# [DATA FOR THIS EXERCISE]
++++++++++

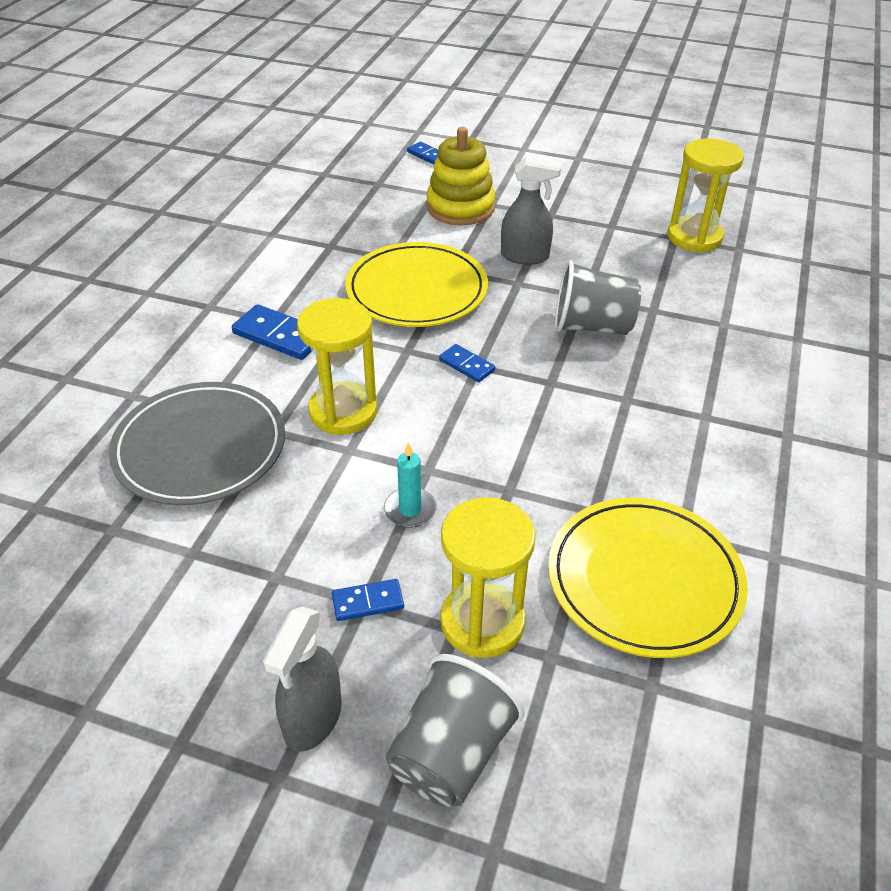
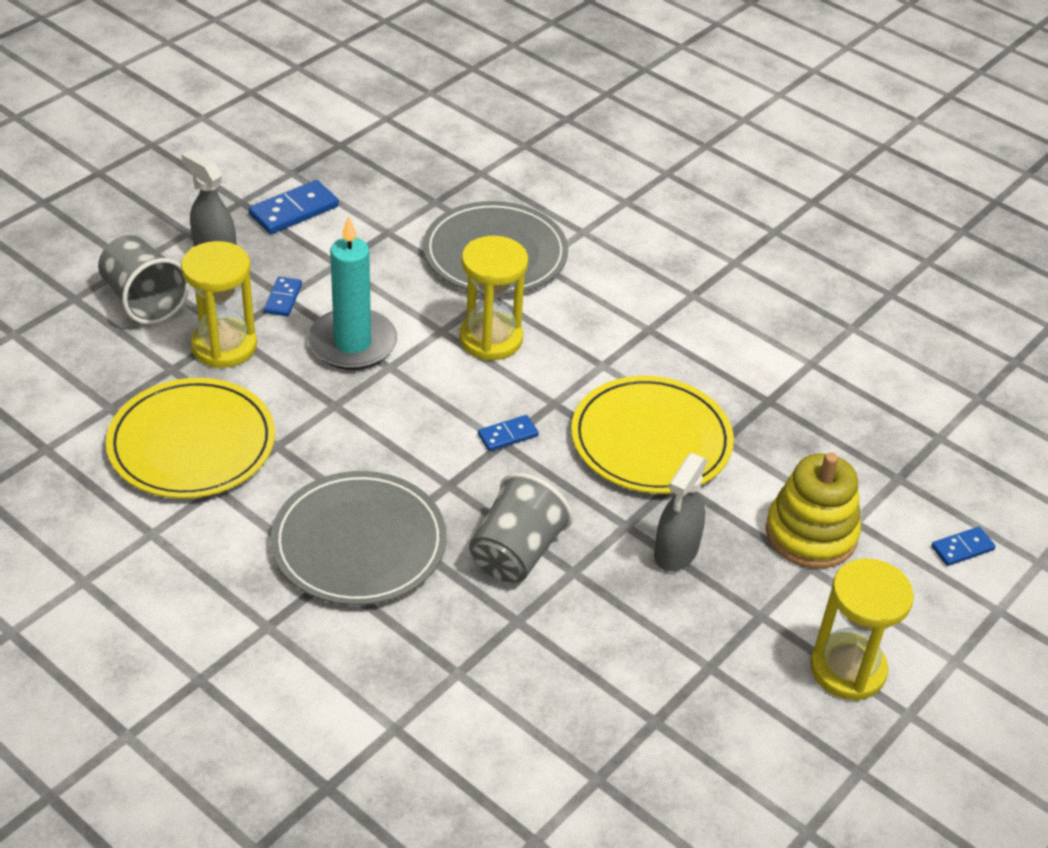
camera: 110 degrees right, 0 degrees up
blue domino [232,304,312,360] -> blue domino moved to [249,180,339,234]
turquoise candle [384,442,437,528] -> turquoise candle [308,216,397,370], size x1.98
yellow hourglass [667,138,744,252] -> yellow hourglass moved to [810,558,914,701]
none -> grey plate [271,471,447,605]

++++++++++

# [YOUR TASK]
In the answer, the data should reappear exactly, with no pictures.

# [SOLUTION FOR THIS TASK]
camera: 110 degrees right, 0 degrees up
blue domino [232,304,312,360] -> blue domino moved to [249,180,339,234]
turquoise candle [384,442,437,528] -> turquoise candle [308,216,397,370], size x1.98
yellow hourglass [667,138,744,252] -> yellow hourglass moved to [810,558,914,701]
none -> grey plate [271,471,447,605]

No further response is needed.